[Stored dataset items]
*** Begin section ***

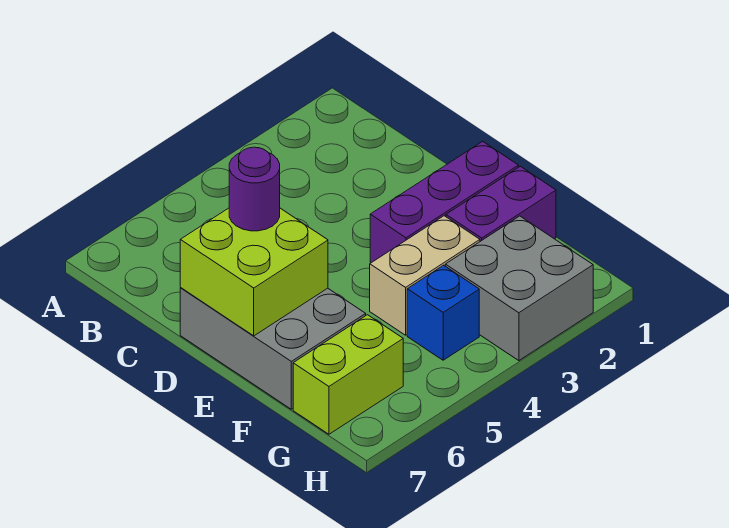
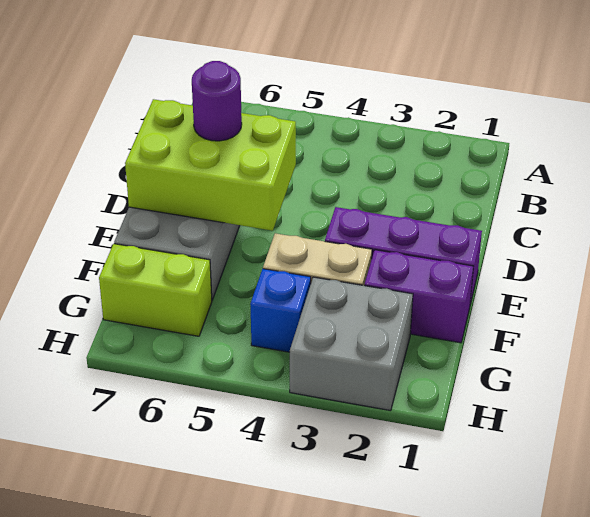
lime brick D6:E7 level 2 -> lime brick D5:E7 level 2

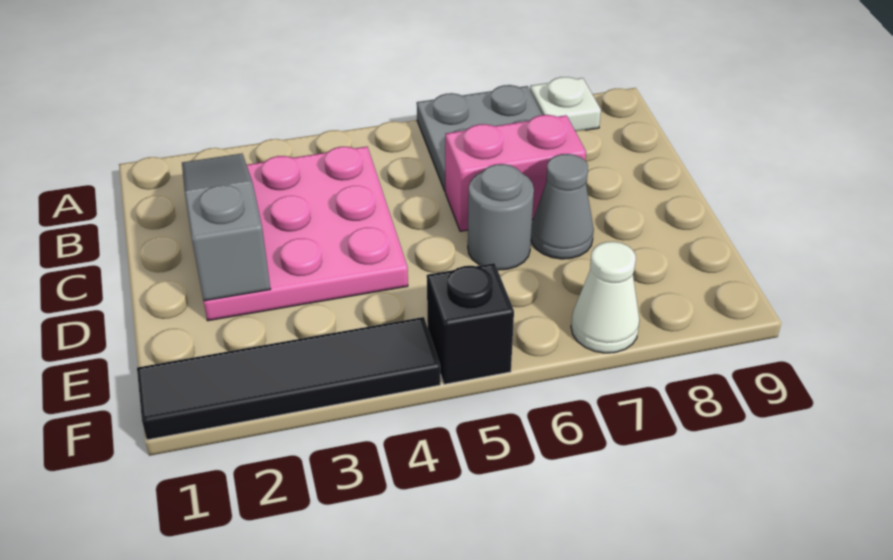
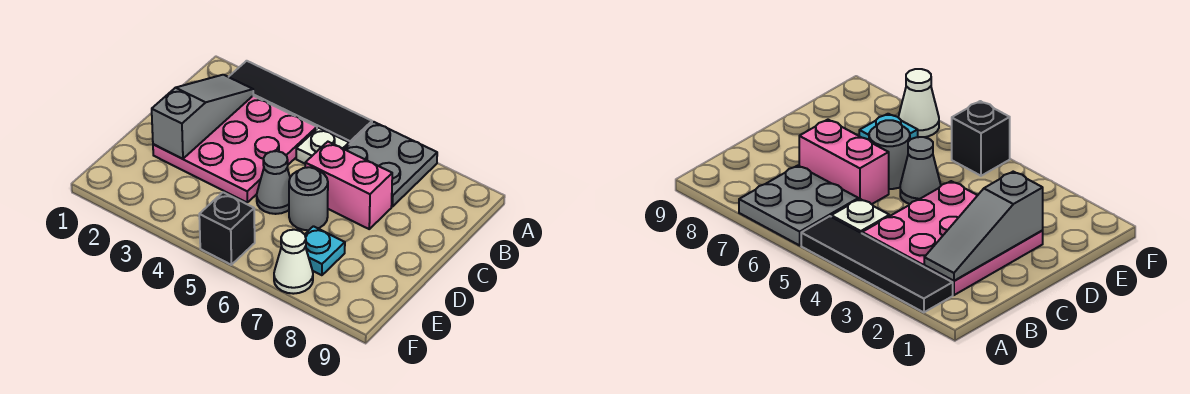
white plate A8 level 1 -> white plate B5 level 1
grey cone D7 level 1 -> grey cone D5 level 1
none -> cyan plate E7 level 1
black tile F1:F4 level 1 -> black tile A2:A5 level 1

*** End section ***

Task item: When a line above includes the word "plate", please list that line.

Response to this exercise:
white plate A8 level 1 -> white plate B5 level 1
none -> cyan plate E7 level 1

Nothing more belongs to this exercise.